• **TASK INPUT**:

§

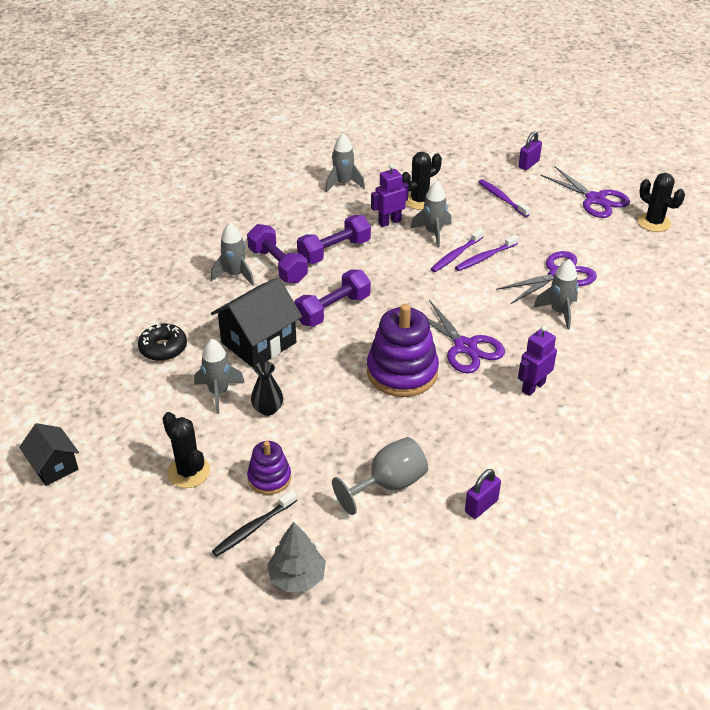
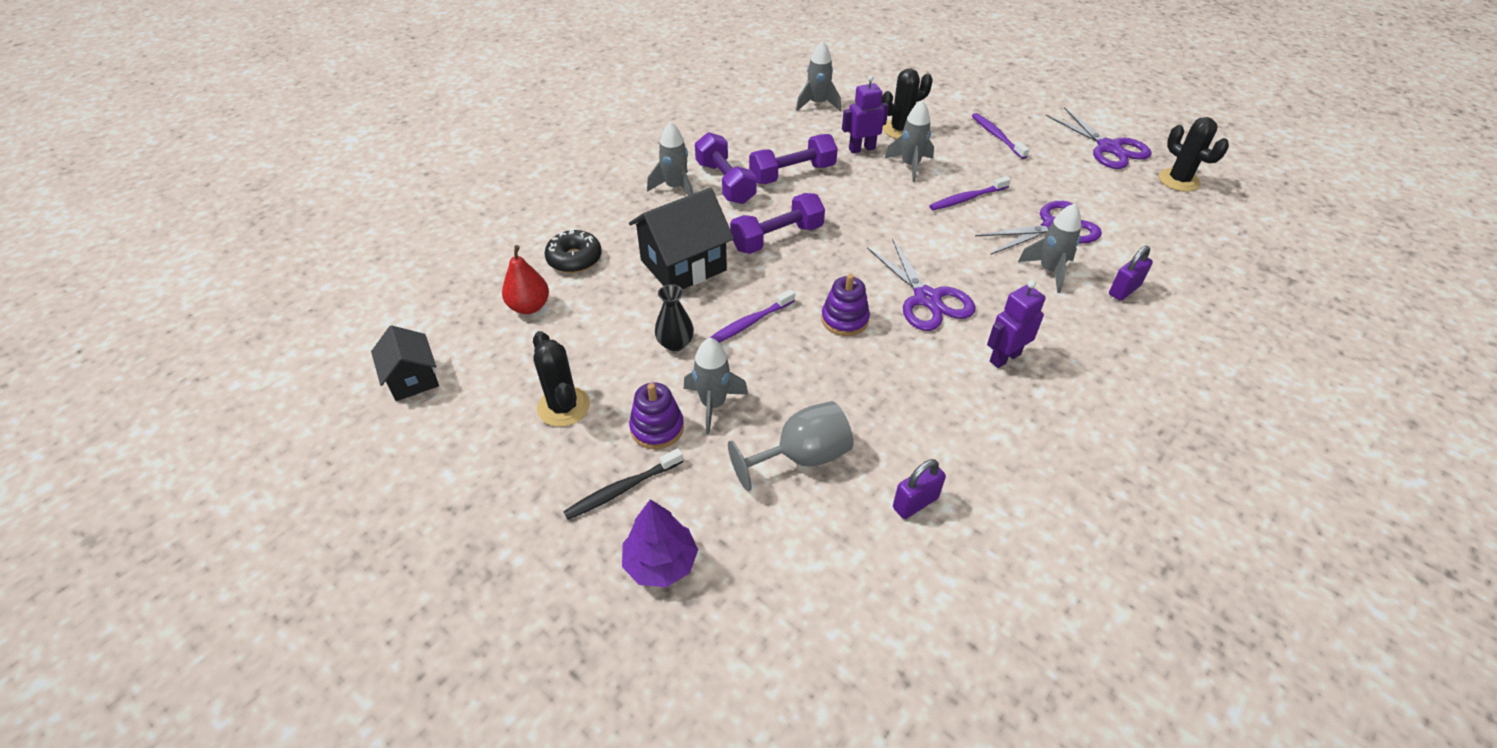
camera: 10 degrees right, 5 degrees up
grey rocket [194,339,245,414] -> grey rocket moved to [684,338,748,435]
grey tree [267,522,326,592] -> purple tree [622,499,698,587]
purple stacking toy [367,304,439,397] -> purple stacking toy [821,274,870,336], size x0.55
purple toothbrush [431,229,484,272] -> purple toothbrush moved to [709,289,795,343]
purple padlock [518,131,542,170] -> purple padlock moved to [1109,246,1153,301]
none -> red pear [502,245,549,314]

§

With the line containing "purple stacking toy [367,304,439,397]" as the start and the last line of the listing as the end, restate that stretch word for word and nothing else.

purple stacking toy [367,304,439,397] -> purple stacking toy [821,274,870,336], size x0.55
purple toothbrush [431,229,484,272] -> purple toothbrush moved to [709,289,795,343]
purple padlock [518,131,542,170] -> purple padlock moved to [1109,246,1153,301]
none -> red pear [502,245,549,314]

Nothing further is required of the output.